> **Records shown**

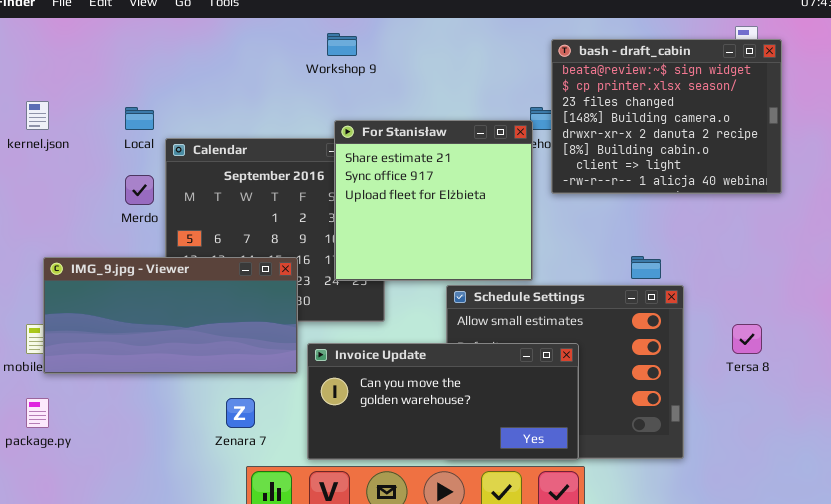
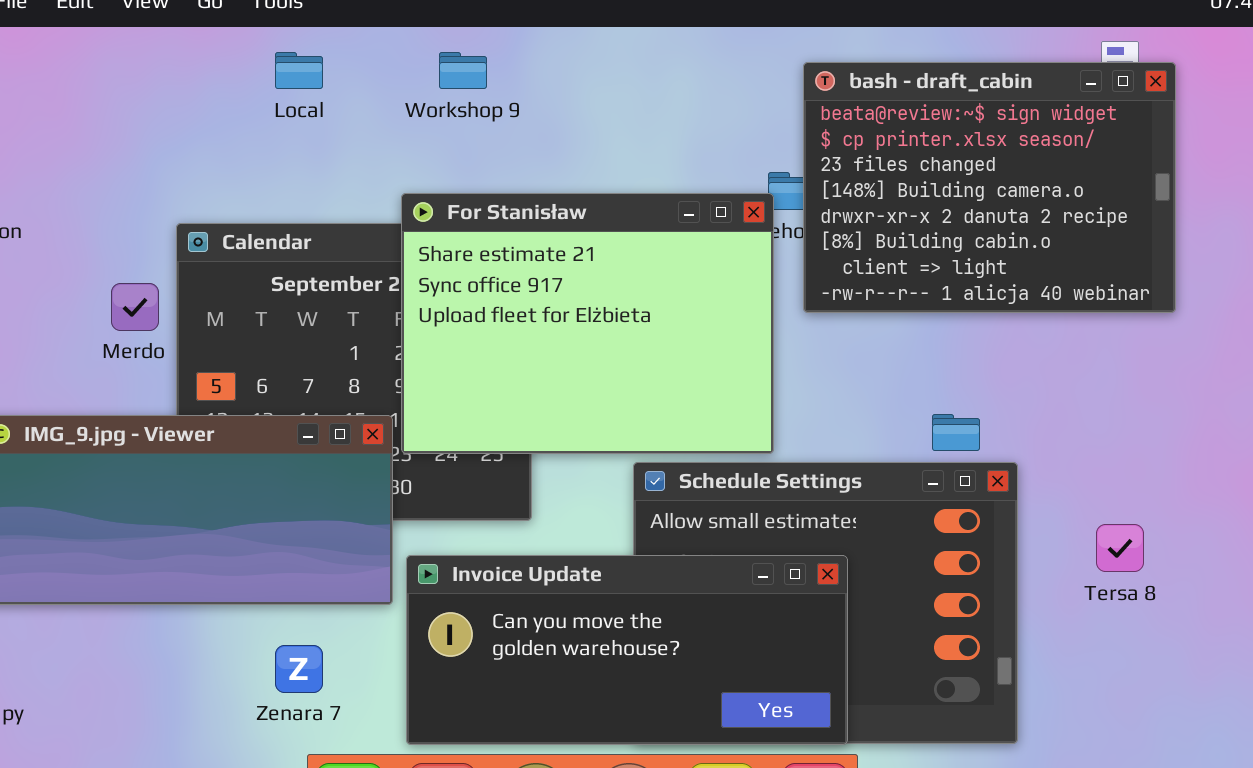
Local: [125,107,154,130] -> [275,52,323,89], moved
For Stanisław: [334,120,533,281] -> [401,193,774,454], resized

* * *

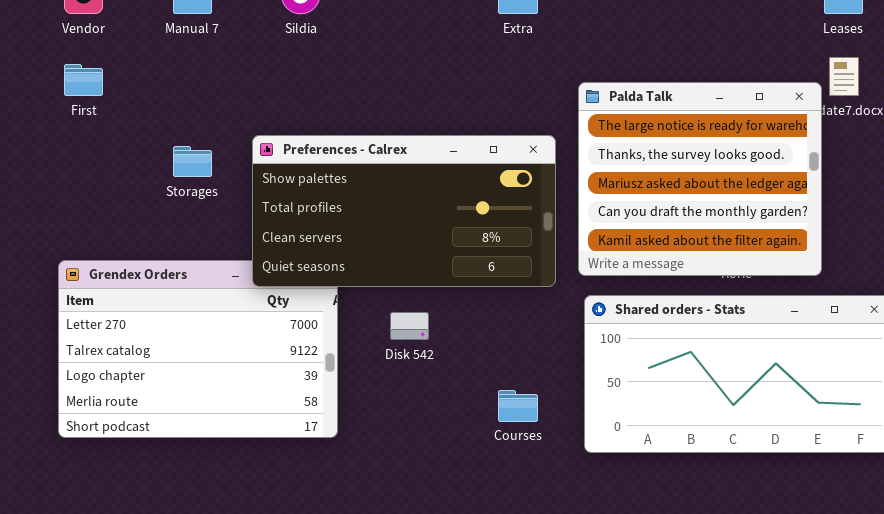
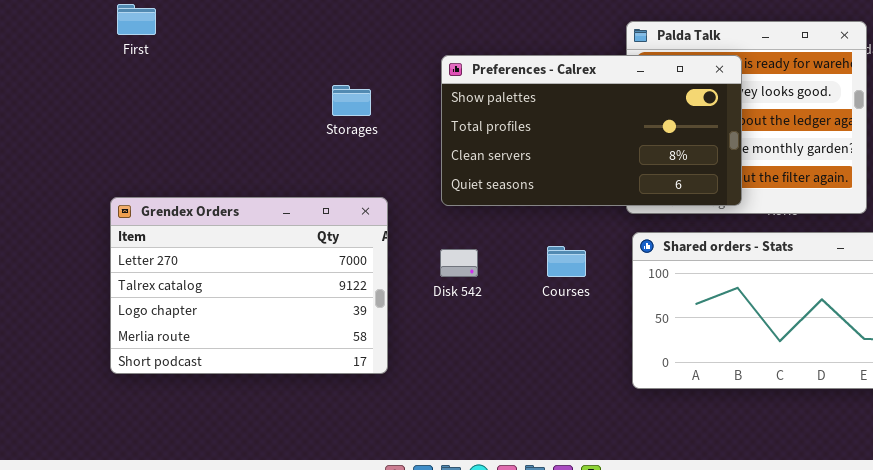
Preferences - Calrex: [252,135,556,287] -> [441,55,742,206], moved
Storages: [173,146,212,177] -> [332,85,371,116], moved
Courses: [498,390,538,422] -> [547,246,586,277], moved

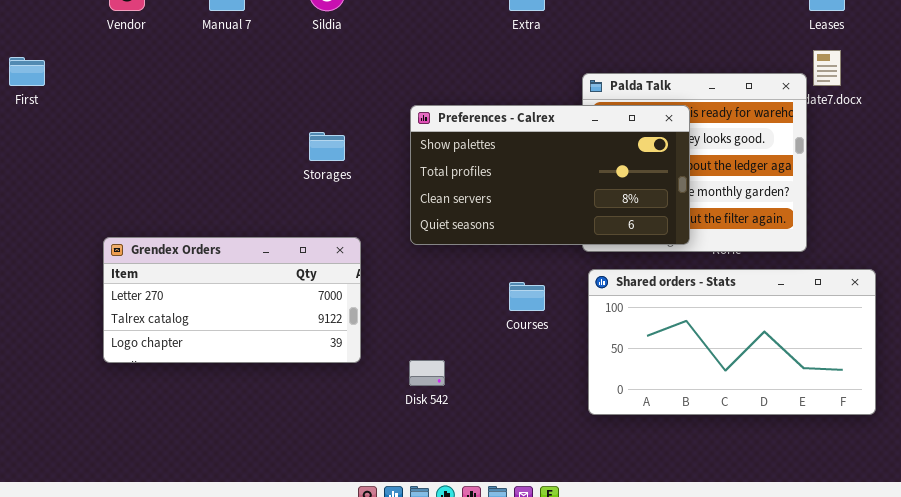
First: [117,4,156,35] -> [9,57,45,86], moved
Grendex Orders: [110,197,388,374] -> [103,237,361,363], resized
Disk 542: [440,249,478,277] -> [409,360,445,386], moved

---

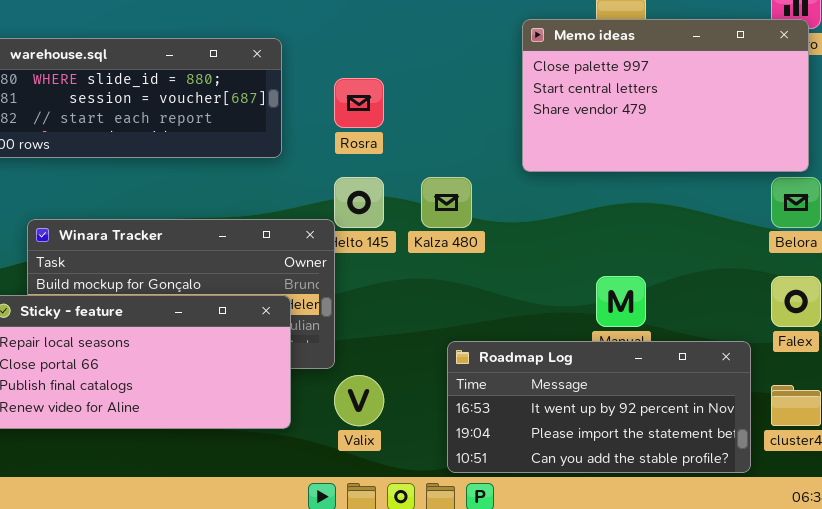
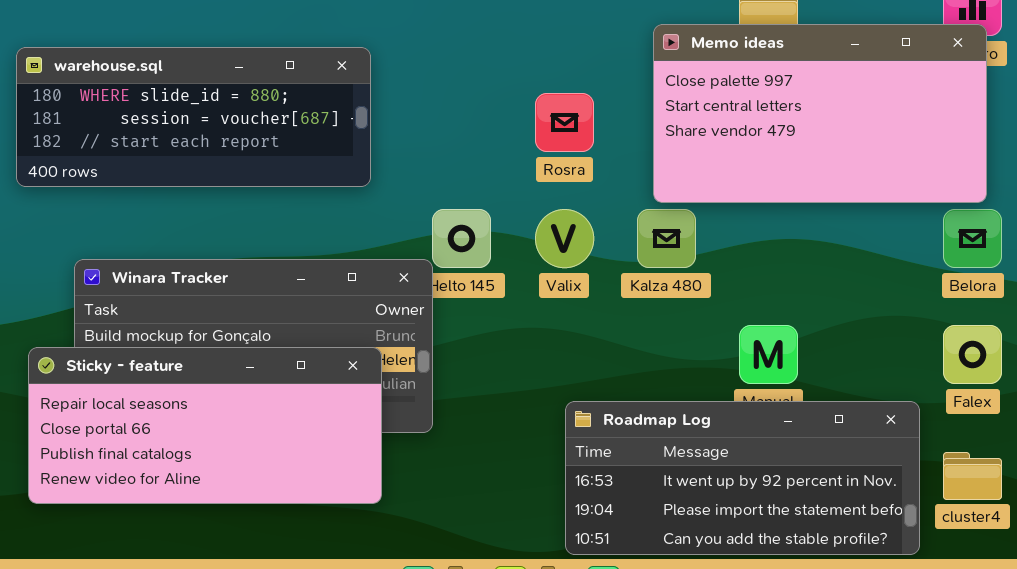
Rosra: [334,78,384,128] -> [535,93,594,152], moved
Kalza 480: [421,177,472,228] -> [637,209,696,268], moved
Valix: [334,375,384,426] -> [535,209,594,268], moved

> **Work to complete**
In the entries above, find the line holding "Grendex Orders: [110,197,388,374]" and the line holding "Disk 542: [440,249,478,277]", then retype exactly those two lines and every line between them, and nothing else.

> **Answer to the problem**
Grendex Orders: [110,197,388,374] -> [103,237,361,363], resized
Disk 542: [440,249,478,277] -> [409,360,445,386], moved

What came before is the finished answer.